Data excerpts
BEGIN

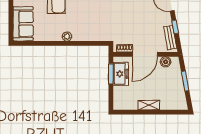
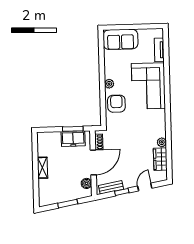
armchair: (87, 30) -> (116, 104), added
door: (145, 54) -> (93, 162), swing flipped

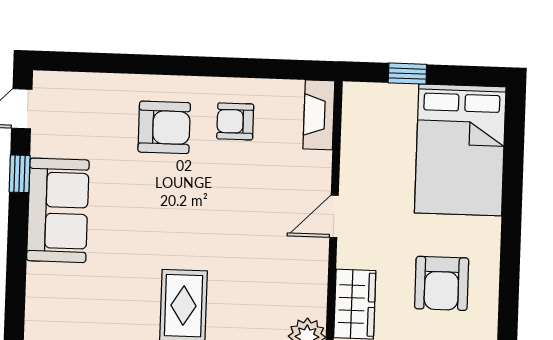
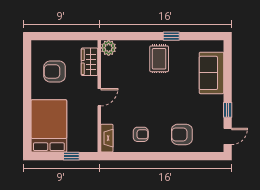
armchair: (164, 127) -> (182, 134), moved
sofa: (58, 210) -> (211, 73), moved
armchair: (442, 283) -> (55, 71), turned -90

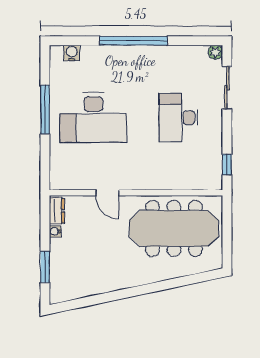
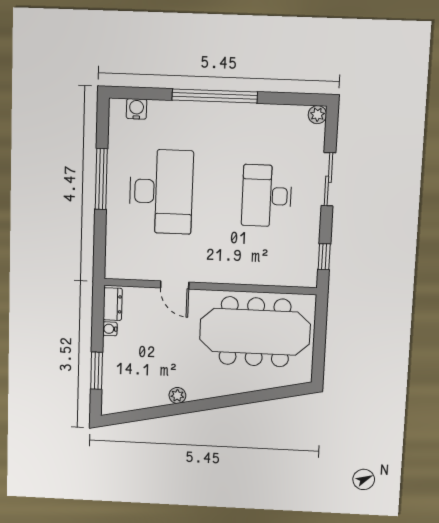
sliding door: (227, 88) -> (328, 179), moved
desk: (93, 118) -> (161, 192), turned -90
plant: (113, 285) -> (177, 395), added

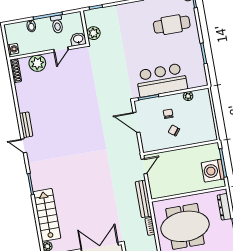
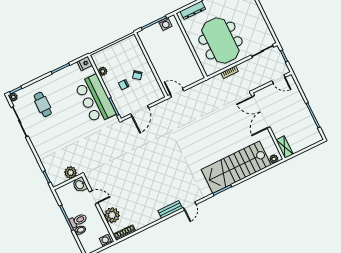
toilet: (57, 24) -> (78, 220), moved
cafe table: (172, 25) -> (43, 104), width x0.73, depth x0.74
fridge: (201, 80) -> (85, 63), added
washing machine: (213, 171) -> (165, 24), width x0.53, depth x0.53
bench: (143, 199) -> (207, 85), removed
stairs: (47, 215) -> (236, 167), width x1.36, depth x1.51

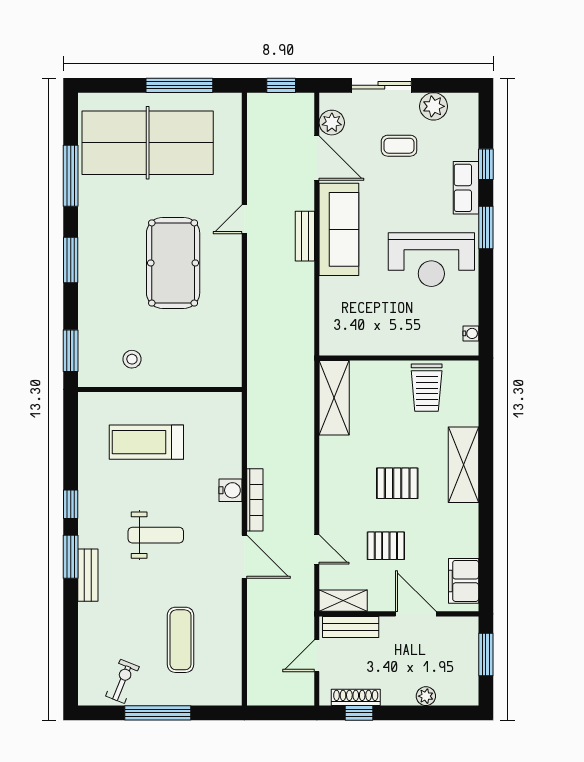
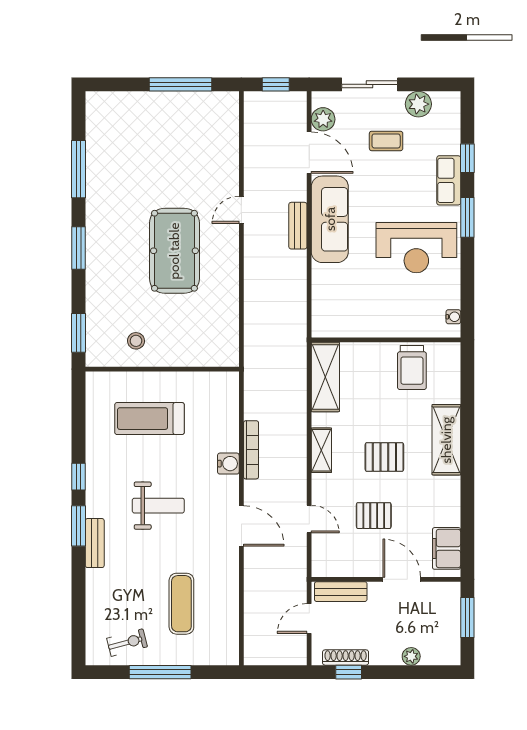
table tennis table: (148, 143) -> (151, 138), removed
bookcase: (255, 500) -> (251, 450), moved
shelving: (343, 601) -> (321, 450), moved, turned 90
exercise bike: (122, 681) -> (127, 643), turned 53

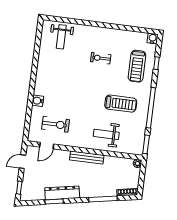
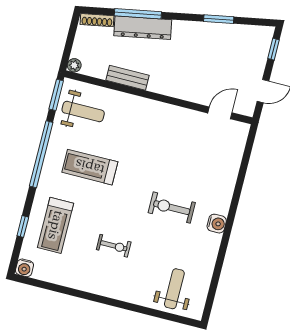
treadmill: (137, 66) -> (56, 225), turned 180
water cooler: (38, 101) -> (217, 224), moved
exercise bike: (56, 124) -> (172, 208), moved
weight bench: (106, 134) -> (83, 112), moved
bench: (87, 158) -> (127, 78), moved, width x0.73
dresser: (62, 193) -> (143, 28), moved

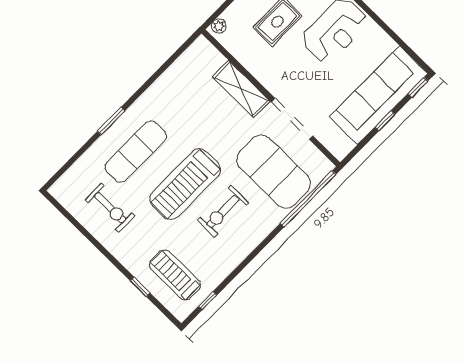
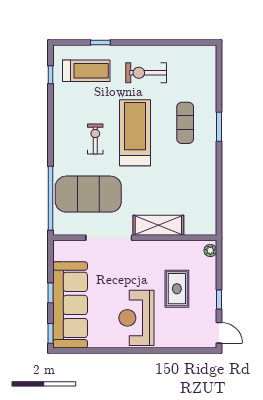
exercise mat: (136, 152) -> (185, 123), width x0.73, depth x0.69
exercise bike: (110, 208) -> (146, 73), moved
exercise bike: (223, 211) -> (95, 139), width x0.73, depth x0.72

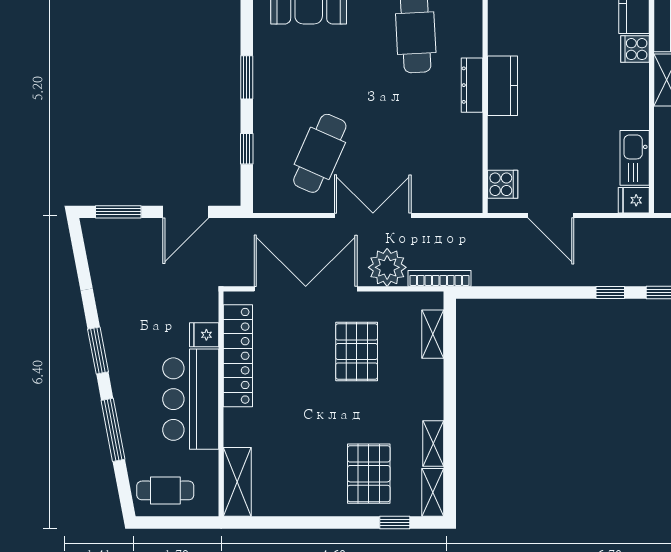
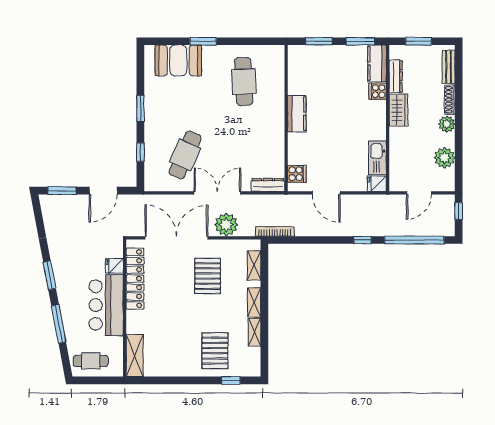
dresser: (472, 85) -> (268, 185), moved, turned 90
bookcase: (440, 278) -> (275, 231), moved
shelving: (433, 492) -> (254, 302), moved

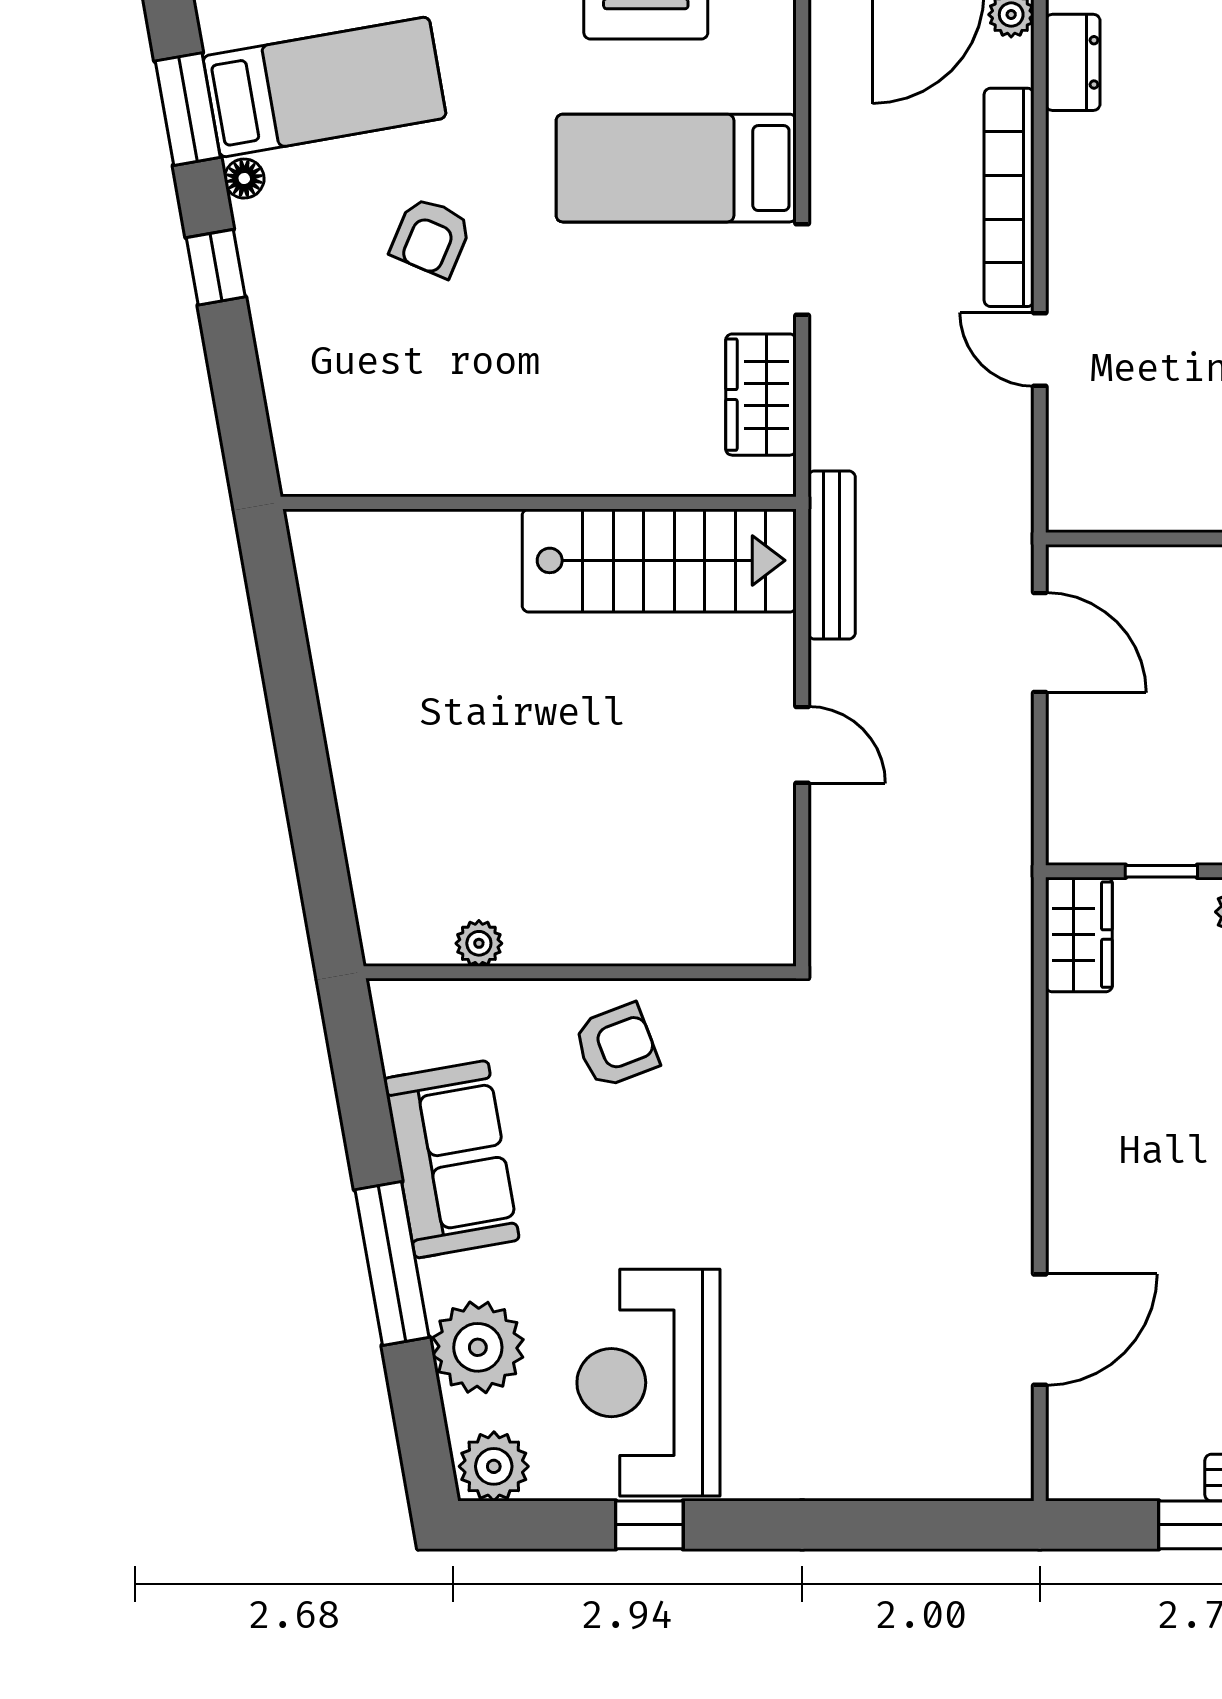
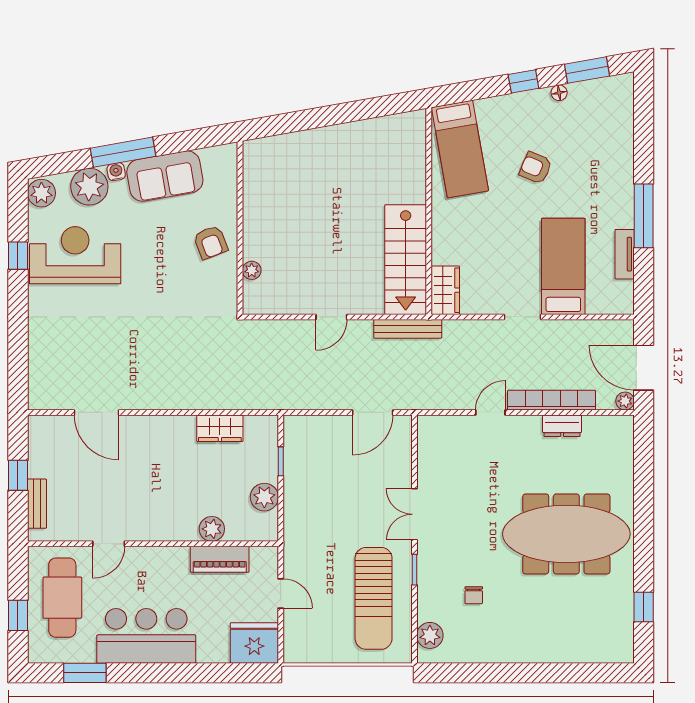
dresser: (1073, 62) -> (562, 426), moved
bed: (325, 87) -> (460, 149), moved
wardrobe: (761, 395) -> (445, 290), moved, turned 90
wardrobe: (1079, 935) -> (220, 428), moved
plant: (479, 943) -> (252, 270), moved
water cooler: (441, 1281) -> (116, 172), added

END

AIM OF THE TASK: Exactness is what counts here: copy each entry as given and omit its pictures.

RESPONSE:
armchair: (87, 30) -> (116, 104), added
door: (145, 54) -> (93, 162), swing flipped

armchair: (164, 127) -> (182, 134), moved
sofa: (58, 210) -> (211, 73), moved
armchair: (442, 283) -> (55, 71), turned -90

sliding door: (227, 88) -> (328, 179), moved
desk: (93, 118) -> (161, 192), turned -90
plant: (113, 285) -> (177, 395), added

toilet: (57, 24) -> (78, 220), moved
cafe table: (172, 25) -> (43, 104), width x0.73, depth x0.74
fridge: (201, 80) -> (85, 63), added
washing machine: (213, 171) -> (165, 24), width x0.53, depth x0.53
bench: (143, 199) -> (207, 85), removed
stairs: (47, 215) -> (236, 167), width x1.36, depth x1.51

table tennis table: (148, 143) -> (151, 138), removed
bookcase: (255, 500) -> (251, 450), moved
shelving: (343, 601) -> (321, 450), moved, turned 90
exercise bike: (122, 681) -> (127, 643), turned 53

treadmill: (137, 66) -> (56, 225), turned 180
water cooler: (38, 101) -> (217, 224), moved
exercise bike: (56, 124) -> (172, 208), moved
weight bench: (106, 134) -> (83, 112), moved
bench: (87, 158) -> (127, 78), moved, width x0.73
dresser: (62, 193) -> (143, 28), moved

exercise mat: (136, 152) -> (185, 123), width x0.73, depth x0.69
exercise bike: (110, 208) -> (146, 73), moved
exercise bike: (223, 211) -> (95, 139), width x0.73, depth x0.72

dresser: (472, 85) -> (268, 185), moved, turned 90
bookcase: (440, 278) -> (275, 231), moved
shelving: (433, 492) -> (254, 302), moved

dresser: (1073, 62) -> (562, 426), moved
bed: (325, 87) -> (460, 149), moved
wardrobe: (761, 395) -> (445, 290), moved, turned 90
wardrobe: (1079, 935) -> (220, 428), moved
plant: (479, 943) -> (252, 270), moved
water cooler: (441, 1281) -> (116, 172), added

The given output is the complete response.